• YOUR OBJECTIVE:
Report every line of the records below that contains the string "pizz", copying each line in full.

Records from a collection
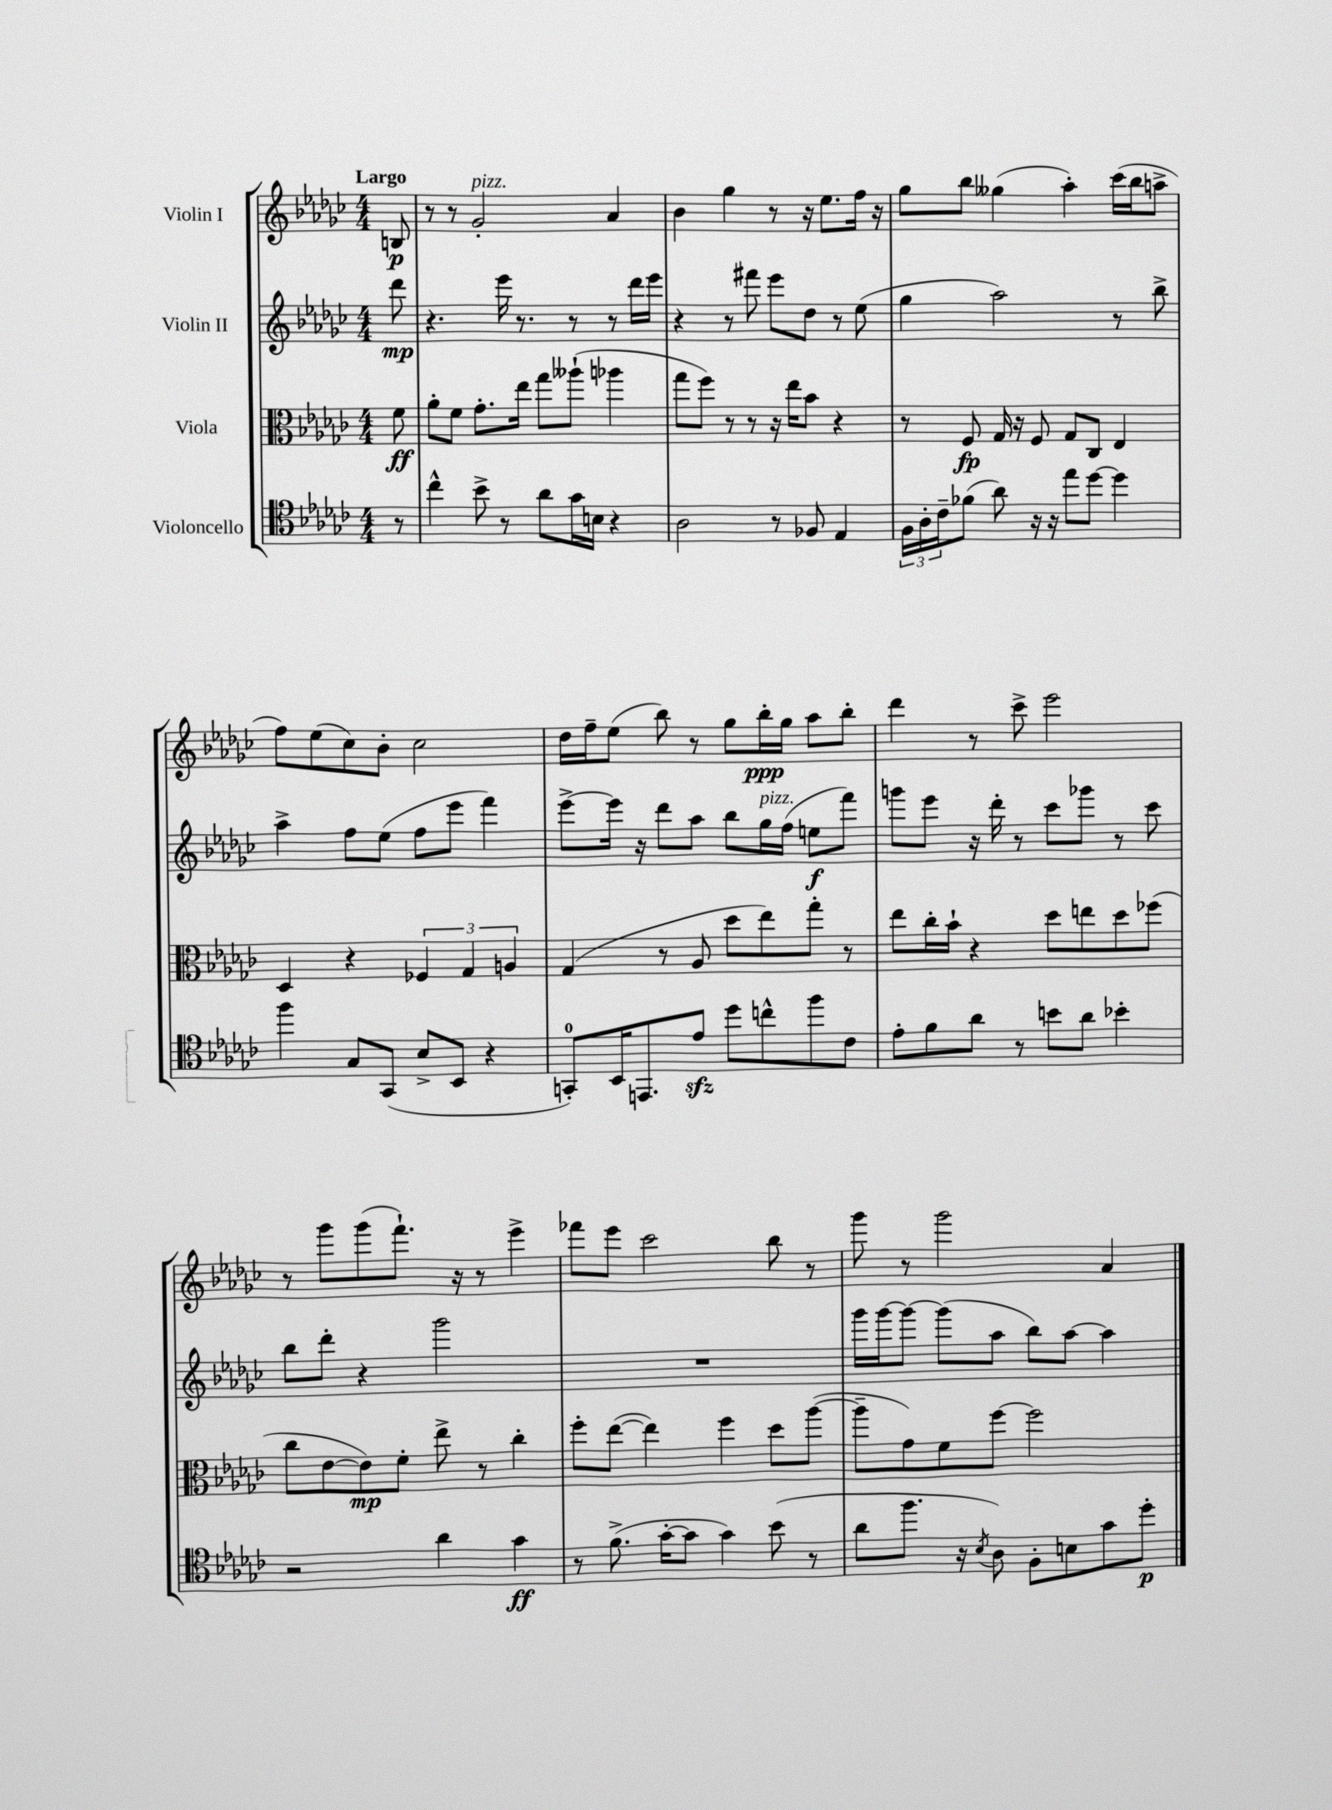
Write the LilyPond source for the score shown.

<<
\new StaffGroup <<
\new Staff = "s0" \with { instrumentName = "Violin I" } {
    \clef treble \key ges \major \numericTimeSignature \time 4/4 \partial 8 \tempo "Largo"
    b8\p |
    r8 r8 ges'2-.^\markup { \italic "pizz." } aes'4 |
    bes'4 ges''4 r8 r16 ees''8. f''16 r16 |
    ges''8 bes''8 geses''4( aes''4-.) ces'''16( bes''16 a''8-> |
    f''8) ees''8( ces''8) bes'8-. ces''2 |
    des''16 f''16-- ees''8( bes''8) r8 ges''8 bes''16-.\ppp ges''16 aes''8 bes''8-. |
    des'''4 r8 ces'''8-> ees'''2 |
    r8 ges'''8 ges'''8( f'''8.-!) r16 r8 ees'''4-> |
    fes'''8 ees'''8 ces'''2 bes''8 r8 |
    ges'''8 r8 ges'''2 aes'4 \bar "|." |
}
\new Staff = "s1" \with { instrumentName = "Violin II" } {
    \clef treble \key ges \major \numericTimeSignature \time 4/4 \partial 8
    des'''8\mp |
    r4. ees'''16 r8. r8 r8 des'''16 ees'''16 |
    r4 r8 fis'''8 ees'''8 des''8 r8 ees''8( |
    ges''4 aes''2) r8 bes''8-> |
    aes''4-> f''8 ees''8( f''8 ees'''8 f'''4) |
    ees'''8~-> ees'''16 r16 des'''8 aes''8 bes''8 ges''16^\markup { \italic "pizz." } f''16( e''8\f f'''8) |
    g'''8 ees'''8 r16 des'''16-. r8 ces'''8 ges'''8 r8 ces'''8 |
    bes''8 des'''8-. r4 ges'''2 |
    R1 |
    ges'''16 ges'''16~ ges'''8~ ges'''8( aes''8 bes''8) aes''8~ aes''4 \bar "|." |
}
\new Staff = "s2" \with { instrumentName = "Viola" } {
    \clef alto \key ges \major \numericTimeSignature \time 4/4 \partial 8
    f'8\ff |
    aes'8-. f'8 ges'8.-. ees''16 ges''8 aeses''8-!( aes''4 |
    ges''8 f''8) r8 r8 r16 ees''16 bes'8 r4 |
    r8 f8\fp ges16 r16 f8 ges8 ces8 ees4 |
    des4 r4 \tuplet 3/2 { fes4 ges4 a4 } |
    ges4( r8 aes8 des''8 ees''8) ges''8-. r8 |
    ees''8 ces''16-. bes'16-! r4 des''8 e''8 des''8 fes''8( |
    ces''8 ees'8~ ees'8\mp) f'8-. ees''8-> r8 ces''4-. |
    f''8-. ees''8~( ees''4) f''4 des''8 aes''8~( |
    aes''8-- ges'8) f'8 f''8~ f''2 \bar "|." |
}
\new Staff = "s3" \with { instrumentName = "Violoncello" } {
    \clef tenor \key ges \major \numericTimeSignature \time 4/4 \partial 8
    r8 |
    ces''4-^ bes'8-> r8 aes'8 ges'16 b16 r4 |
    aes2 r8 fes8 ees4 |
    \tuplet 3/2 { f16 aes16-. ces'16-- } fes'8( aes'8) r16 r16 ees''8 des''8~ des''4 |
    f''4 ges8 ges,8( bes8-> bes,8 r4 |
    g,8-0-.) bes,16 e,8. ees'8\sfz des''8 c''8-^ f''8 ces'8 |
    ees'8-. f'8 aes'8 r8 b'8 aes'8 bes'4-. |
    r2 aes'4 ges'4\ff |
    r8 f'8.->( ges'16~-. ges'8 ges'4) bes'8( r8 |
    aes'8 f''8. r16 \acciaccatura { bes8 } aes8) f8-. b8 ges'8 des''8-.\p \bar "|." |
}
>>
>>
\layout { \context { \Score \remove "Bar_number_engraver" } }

• EXPECTED ANSWER:
    r8 r8 ges'2-.^\markup { \italic "pizz." } aes'4 |
    ees'''8~-> ees'''16 r16 des'''8 aes''8 bes''8 ges''16^\markup { \italic "pizz." } f''16( e''8\f f'''8) |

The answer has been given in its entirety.